### Work to complete
What lines of the data below hold "MCLR"? Show them.

### Study material
* * *

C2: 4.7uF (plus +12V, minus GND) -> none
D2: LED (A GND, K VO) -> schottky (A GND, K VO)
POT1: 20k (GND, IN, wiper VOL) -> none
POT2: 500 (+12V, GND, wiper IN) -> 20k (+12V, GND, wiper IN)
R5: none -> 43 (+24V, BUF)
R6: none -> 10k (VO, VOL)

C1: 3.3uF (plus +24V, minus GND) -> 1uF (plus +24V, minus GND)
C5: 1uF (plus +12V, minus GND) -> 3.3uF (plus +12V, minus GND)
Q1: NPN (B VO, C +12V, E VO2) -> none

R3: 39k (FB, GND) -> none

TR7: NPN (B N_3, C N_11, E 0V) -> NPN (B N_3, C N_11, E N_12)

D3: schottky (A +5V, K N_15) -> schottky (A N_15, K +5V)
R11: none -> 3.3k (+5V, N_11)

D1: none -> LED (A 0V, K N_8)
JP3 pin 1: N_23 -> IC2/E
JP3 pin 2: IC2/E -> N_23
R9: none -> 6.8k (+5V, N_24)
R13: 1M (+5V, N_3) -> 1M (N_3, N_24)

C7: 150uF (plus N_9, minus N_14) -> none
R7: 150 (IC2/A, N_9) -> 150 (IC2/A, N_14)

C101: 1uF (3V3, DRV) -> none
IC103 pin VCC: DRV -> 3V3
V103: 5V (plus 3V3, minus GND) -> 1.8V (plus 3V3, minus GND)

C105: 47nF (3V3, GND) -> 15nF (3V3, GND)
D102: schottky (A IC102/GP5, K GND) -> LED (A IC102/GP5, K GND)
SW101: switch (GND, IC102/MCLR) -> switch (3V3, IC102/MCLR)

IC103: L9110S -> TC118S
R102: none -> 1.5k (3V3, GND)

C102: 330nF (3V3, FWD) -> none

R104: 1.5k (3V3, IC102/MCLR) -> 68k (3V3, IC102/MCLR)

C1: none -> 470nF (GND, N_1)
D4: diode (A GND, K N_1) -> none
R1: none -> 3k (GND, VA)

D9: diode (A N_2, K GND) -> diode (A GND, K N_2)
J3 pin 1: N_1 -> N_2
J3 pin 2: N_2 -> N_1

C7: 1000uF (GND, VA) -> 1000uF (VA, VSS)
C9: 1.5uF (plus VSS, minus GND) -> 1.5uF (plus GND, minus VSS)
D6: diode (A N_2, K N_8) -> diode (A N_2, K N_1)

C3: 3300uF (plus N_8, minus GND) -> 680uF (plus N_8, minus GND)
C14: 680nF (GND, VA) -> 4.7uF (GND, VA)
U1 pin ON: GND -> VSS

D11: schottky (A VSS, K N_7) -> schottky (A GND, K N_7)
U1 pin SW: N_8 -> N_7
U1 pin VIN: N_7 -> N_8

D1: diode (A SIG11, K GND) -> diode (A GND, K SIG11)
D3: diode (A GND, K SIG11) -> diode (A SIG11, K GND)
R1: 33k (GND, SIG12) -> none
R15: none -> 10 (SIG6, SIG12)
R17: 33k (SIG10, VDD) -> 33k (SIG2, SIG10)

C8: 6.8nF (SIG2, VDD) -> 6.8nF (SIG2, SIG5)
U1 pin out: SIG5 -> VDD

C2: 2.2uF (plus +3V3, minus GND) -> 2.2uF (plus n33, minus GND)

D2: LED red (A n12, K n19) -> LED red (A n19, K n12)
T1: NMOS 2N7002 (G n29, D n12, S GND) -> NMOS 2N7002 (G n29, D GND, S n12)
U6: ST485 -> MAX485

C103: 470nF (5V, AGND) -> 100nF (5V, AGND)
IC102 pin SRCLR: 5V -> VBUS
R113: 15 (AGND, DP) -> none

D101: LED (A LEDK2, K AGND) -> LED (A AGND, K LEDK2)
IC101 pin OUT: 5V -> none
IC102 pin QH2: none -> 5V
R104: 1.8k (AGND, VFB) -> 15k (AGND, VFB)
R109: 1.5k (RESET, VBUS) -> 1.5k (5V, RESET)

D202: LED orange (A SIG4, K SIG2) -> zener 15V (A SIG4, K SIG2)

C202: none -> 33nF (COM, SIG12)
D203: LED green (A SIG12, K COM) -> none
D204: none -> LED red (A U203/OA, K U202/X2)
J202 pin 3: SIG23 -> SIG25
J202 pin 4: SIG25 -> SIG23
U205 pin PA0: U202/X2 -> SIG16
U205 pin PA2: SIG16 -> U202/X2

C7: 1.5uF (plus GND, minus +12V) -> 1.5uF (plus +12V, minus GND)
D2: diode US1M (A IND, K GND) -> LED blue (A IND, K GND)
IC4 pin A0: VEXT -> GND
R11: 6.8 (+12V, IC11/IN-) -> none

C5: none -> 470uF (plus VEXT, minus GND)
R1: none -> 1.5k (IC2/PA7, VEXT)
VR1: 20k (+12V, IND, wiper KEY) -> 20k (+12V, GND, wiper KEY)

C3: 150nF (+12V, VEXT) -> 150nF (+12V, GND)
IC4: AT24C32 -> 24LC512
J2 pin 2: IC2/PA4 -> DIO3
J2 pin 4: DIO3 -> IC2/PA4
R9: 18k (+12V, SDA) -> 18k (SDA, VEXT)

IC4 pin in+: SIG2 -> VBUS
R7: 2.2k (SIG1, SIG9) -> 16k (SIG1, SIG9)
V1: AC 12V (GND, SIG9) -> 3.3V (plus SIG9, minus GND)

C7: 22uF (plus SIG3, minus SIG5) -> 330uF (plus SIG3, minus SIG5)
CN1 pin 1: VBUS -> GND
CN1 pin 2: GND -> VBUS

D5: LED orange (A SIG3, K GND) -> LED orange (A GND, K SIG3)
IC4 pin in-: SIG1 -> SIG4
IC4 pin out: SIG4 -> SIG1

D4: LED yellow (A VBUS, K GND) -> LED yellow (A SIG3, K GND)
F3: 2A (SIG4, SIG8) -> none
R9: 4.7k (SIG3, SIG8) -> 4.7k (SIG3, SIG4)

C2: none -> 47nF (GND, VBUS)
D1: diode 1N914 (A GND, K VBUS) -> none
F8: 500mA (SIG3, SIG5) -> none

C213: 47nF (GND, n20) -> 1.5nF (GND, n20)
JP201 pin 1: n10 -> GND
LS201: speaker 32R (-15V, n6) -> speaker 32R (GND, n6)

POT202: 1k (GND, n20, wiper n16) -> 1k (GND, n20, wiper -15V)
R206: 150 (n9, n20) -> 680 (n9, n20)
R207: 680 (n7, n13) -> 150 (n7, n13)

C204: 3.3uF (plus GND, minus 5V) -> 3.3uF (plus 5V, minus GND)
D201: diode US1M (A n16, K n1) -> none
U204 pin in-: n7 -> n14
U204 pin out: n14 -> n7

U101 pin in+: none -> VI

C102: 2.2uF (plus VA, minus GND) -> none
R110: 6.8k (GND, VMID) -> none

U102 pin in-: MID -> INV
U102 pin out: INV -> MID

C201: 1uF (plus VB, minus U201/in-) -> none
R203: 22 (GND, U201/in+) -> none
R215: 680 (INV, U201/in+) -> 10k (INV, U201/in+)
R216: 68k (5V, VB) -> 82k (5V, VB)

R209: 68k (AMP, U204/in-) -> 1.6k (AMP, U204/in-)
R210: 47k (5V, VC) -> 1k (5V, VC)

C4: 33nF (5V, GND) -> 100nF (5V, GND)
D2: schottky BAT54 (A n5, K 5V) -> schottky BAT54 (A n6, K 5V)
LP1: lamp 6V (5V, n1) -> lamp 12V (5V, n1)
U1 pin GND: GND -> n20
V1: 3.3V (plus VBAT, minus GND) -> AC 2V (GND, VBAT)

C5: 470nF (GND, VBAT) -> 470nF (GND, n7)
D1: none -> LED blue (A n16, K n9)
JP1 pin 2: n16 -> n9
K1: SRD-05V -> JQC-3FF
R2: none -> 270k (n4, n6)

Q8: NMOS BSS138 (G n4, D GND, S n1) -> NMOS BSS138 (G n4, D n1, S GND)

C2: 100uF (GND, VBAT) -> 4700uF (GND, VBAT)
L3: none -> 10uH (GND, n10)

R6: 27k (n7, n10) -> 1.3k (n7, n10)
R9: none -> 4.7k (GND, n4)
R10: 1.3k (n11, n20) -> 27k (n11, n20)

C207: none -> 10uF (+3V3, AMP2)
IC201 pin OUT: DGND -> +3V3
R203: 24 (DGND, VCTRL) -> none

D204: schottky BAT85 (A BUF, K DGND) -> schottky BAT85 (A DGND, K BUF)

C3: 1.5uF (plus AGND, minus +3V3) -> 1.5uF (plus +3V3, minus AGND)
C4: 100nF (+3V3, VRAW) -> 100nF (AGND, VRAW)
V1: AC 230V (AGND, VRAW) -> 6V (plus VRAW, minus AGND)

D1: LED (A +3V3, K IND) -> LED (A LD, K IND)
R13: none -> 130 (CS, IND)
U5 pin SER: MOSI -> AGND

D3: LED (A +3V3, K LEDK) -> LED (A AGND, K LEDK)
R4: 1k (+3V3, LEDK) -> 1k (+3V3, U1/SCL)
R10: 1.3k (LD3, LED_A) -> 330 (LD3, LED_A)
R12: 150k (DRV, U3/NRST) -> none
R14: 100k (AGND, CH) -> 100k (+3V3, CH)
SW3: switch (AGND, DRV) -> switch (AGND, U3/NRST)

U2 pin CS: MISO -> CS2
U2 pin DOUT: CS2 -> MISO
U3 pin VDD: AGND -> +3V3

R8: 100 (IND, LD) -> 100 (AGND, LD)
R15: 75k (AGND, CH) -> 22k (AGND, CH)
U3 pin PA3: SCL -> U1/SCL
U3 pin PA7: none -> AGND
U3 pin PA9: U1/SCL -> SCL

* * *

### Solution for this problem
SW101: switch (GND, IC102/MCLR) -> switch (3V3, IC102/MCLR)
R104: 1.5k (3V3, IC102/MCLR) -> 68k (3V3, IC102/MCLR)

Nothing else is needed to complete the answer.